### The input

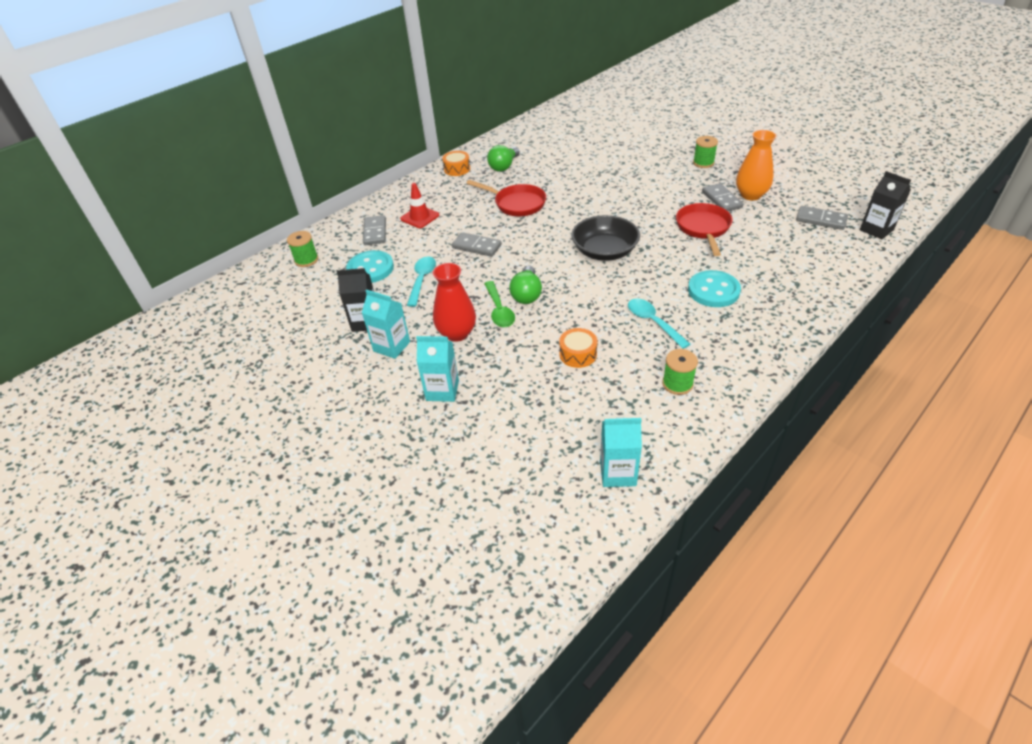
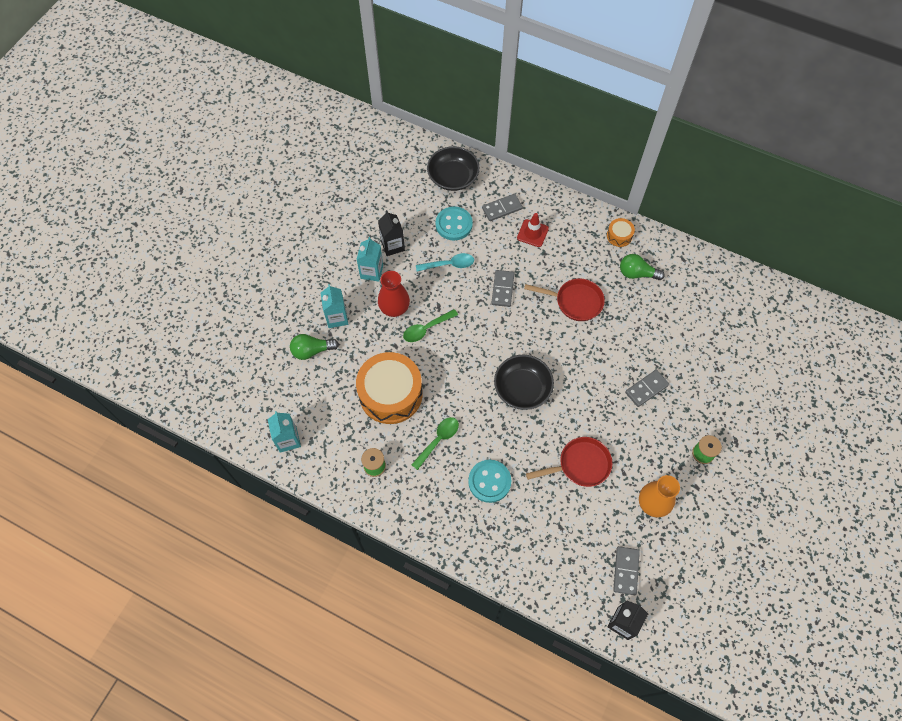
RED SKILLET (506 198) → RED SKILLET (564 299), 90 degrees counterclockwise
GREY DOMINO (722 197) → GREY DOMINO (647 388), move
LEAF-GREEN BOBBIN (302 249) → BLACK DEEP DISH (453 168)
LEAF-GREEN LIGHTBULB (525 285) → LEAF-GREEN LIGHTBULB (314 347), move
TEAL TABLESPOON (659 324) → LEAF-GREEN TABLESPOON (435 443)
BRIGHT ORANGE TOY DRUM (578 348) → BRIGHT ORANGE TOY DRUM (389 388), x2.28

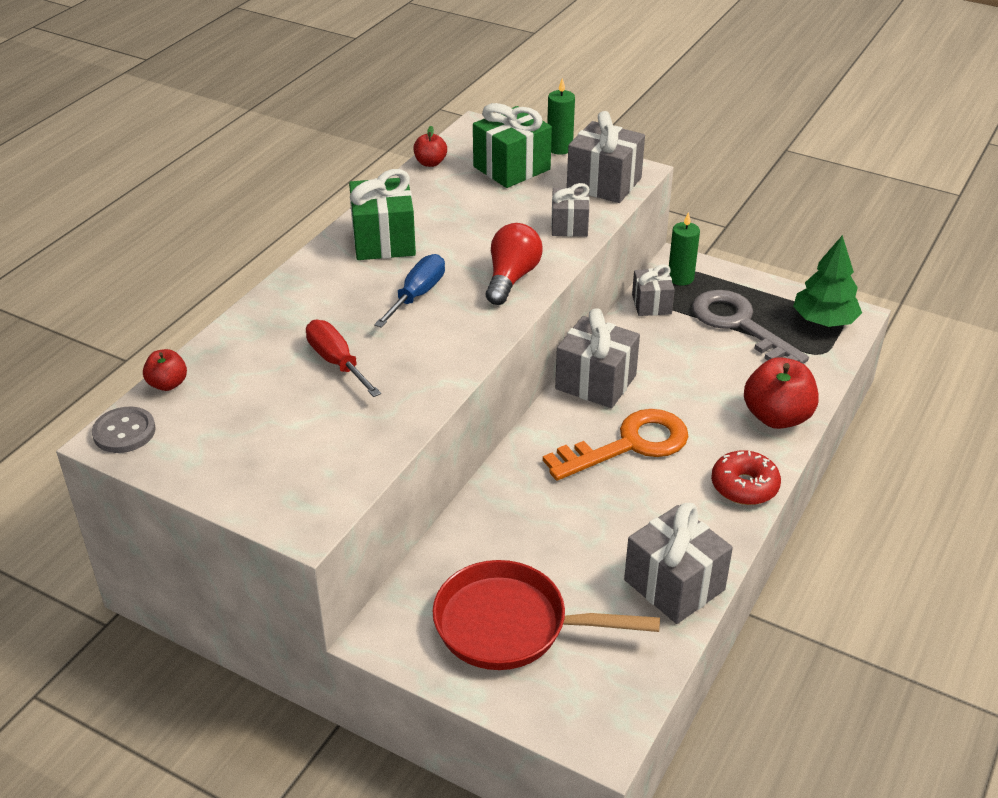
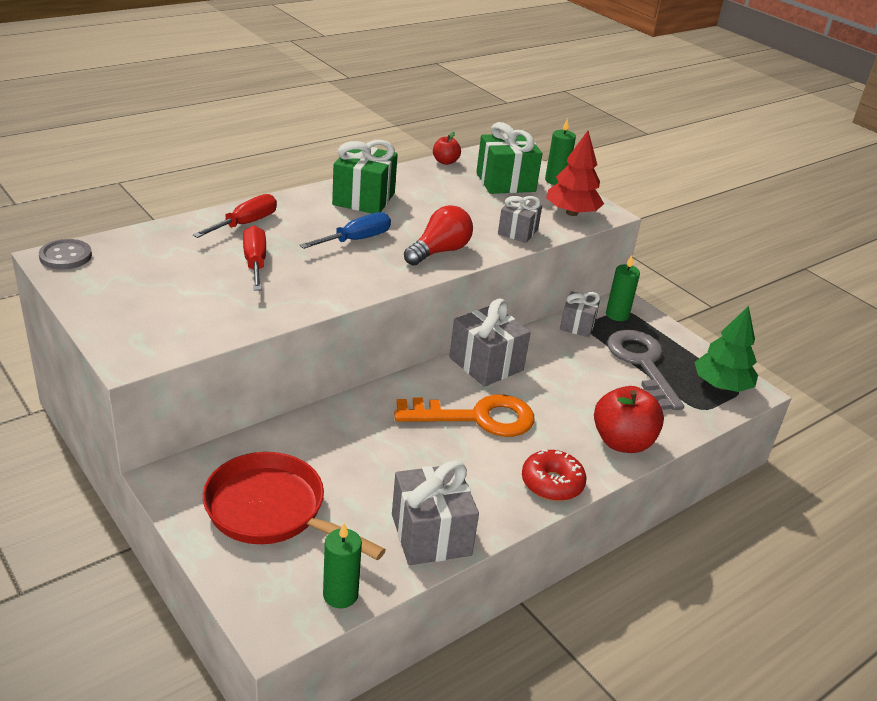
GREY GIFT (606 157) → RED TOY TREE (575 173)
RED APPLE (165 370) → -
- → RED SCREWDRIVER (235 216)
- → LEAF-GREEN PILLAR CANDLE (342 565)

### Action item
Scan the material and collect every line that contains "move".

### Output
GREY DOMINO (722 197) → GREY DOMINO (647 388), move
LEAF-GREEN LIGHTBULB (525 285) → LEAF-GREEN LIGHTBULB (314 347), move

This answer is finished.